#### TASK REQUIREMENTS:
From the records below, output exactly the lines running from the line containing "(343, 328) = (685, 343): green" through the line containing "(367, 568) = (271, 311): purple", and no others.
=== RECORDS PROVIDED ===
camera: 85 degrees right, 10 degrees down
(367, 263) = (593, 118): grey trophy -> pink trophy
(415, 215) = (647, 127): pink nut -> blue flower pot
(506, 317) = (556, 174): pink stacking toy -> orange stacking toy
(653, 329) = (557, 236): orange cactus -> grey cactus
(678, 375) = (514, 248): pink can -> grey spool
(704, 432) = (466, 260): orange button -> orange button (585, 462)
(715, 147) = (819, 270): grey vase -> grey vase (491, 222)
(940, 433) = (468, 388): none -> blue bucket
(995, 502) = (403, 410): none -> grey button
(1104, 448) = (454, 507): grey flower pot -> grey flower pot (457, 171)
===
=== RECORDS PROVIDED ===
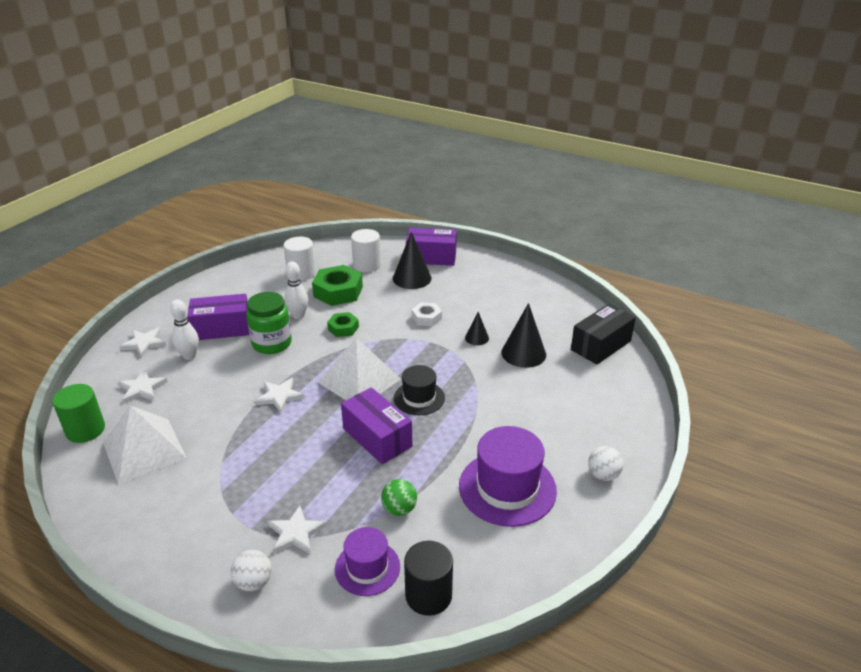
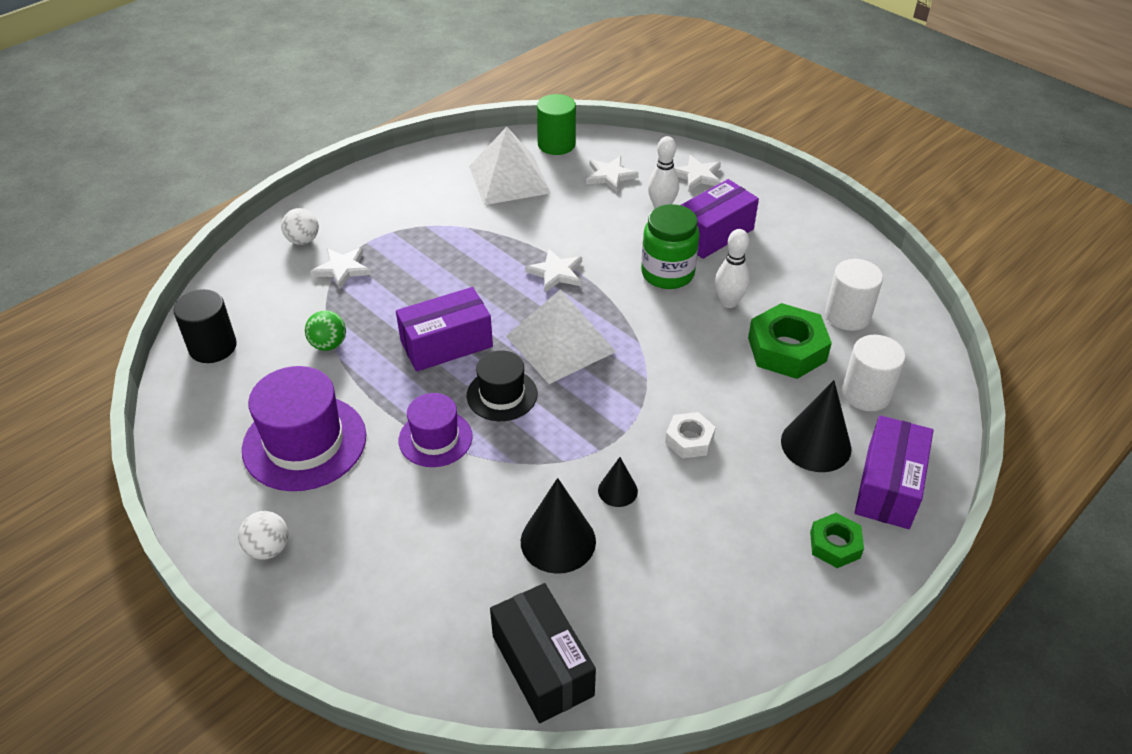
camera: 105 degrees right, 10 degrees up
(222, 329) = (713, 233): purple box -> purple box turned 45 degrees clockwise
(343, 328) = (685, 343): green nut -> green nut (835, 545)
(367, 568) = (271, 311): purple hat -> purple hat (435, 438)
===
#### EXERCISE OUTPUT:
(343, 328) = (685, 343): green nut -> green nut (835, 545)
(367, 568) = (271, 311): purple hat -> purple hat (435, 438)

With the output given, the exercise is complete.